| MATERIAL FOR THIS EXERCISE |
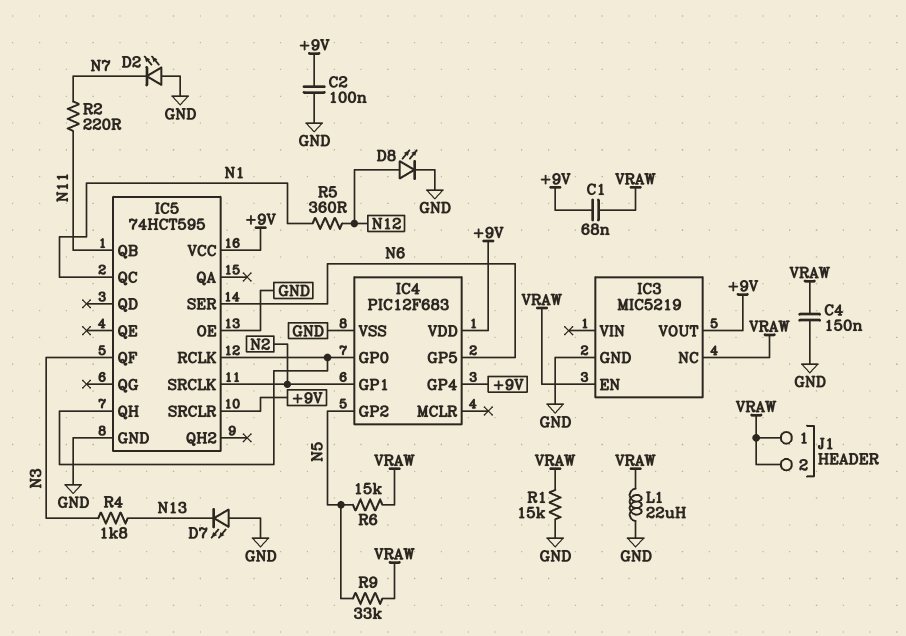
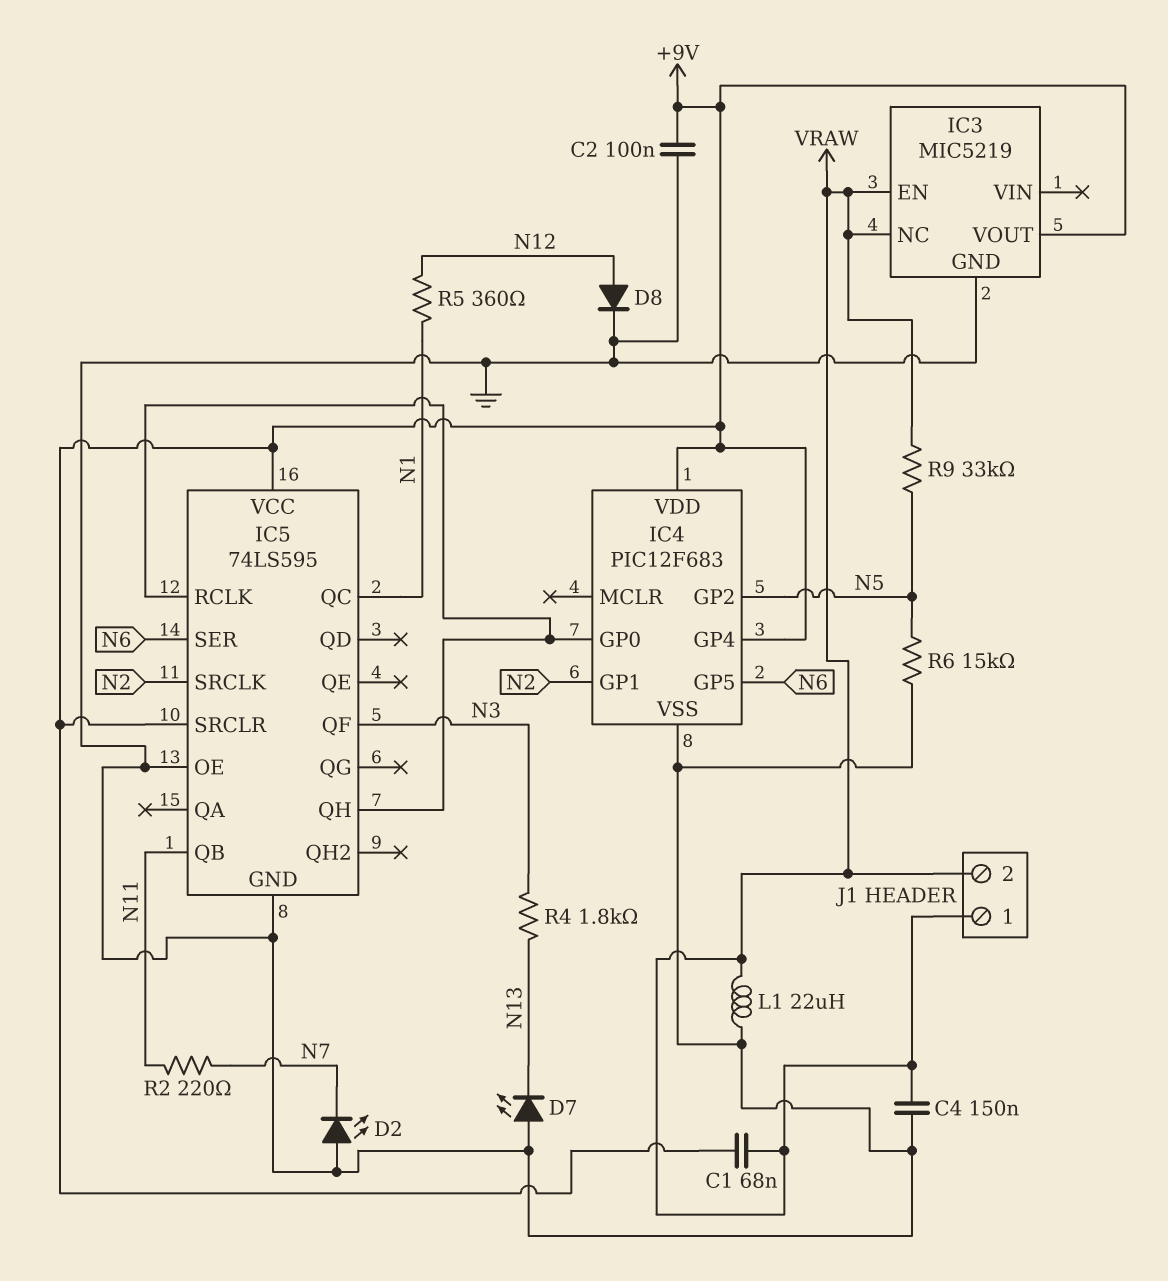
D8: LED (A N12, K GND) -> diode (A N12, K GND)
IC5: 74HCT595 -> 74LS595
R1: 15k (GND, VRAW) -> none
R6: 15k (N5, VRAW) -> 15k (GND, N5)

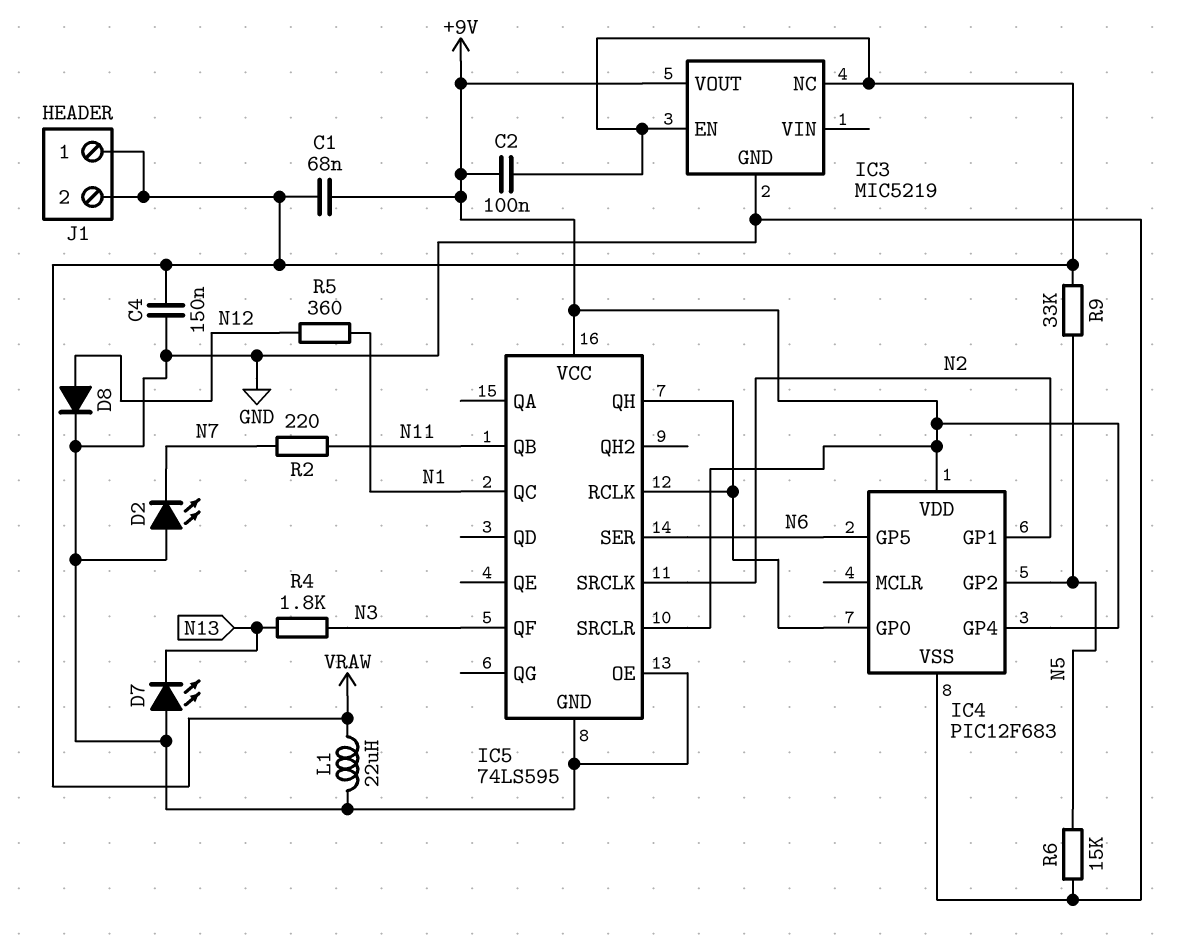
C2: 100nF (+9V, GND) -> 100nF (+9V, VRAW)

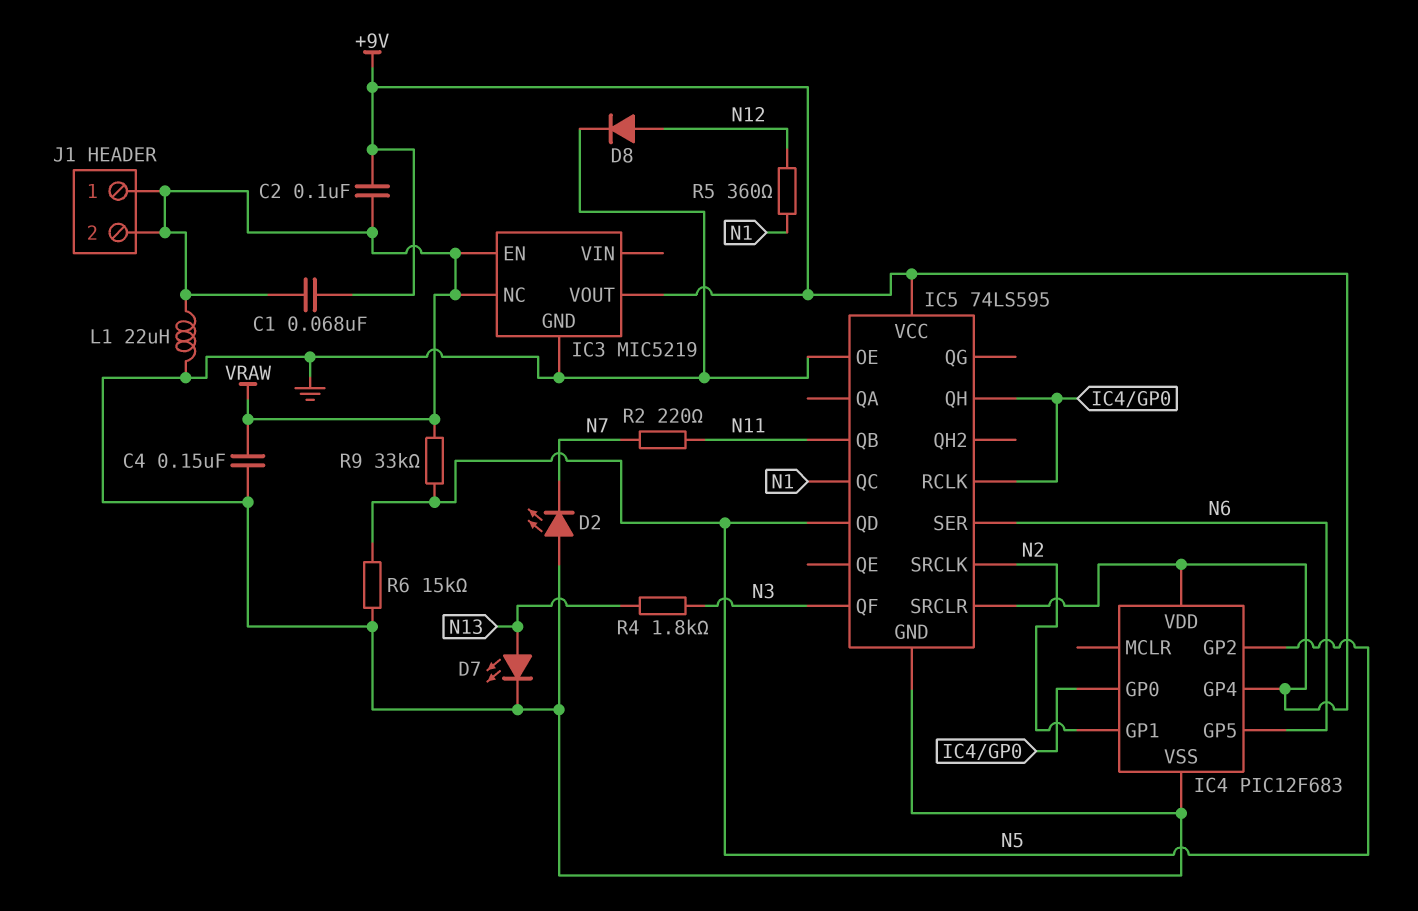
D7: LED (A GND, K N13) -> LED (A N13, K GND)
IC5 pin QD: none -> N5

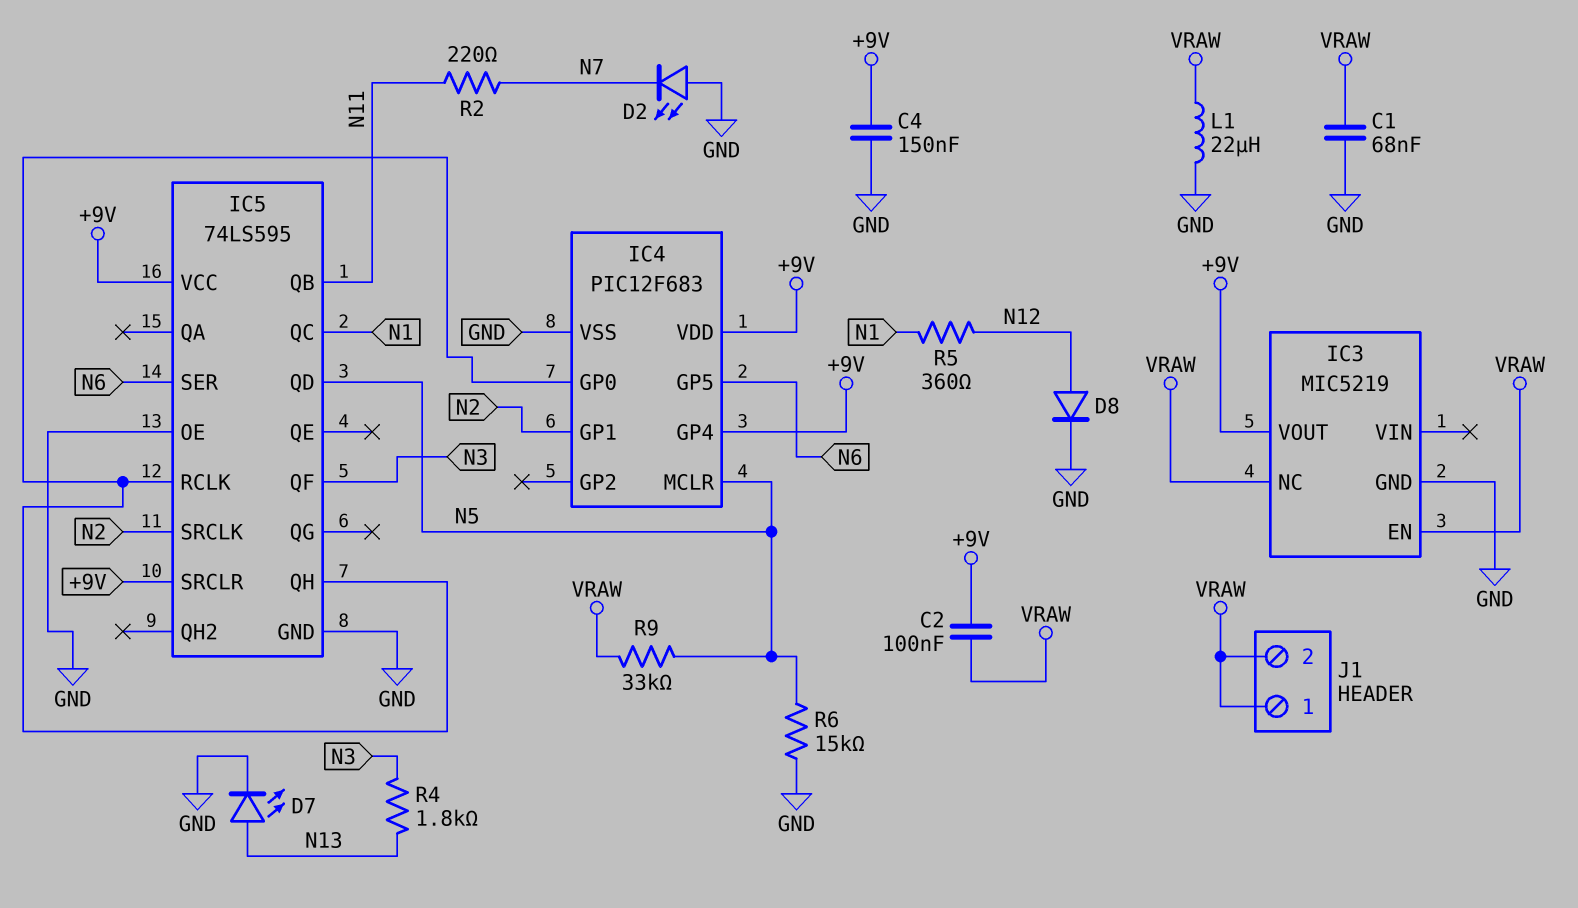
C1: 68nF (+9V, VRAW) -> 68nF (GND, VRAW)
C4: 150nF (GND, VRAW) -> 150nF (+9V, GND)
IC4 pin GP2: N5 -> none
IC4 pin MCLR: none -> N5

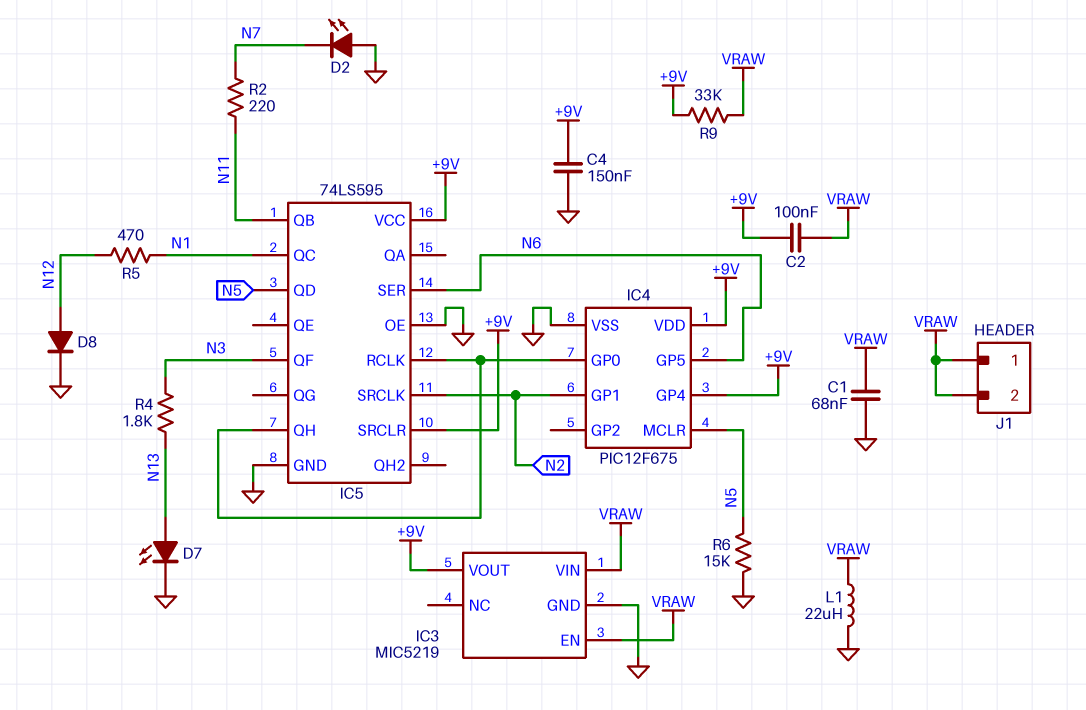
IC3 pin NC: VRAW -> none
IC3 pin VIN: none -> VRAW
IC4: PIC12F683 -> PIC12F675
R5: 360 (N1, N12) -> 470 (N1, N12)
R9: 33k (N5, VRAW) -> 33k (+9V, VRAW)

| WORK ORDER |
The answer must be the lines above from the line that contains "R1: 15k (GND, VRAW) -> none" to the final line of the data, word for word, with no pictures.

| RESPONSE TO THE TASK |
R1: 15k (GND, VRAW) -> none
R6: 15k (N5, VRAW) -> 15k (GND, N5)

C2: 100nF (+9V, GND) -> 100nF (+9V, VRAW)

D7: LED (A GND, K N13) -> LED (A N13, K GND)
IC5 pin QD: none -> N5

C1: 68nF (+9V, VRAW) -> 68nF (GND, VRAW)
C4: 150nF (GND, VRAW) -> 150nF (+9V, GND)
IC4 pin GP2: N5 -> none
IC4 pin MCLR: none -> N5

IC3 pin NC: VRAW -> none
IC3 pin VIN: none -> VRAW
IC4: PIC12F683 -> PIC12F675
R5: 360 (N1, N12) -> 470 (N1, N12)
R9: 33k (N5, VRAW) -> 33k (+9V, VRAW)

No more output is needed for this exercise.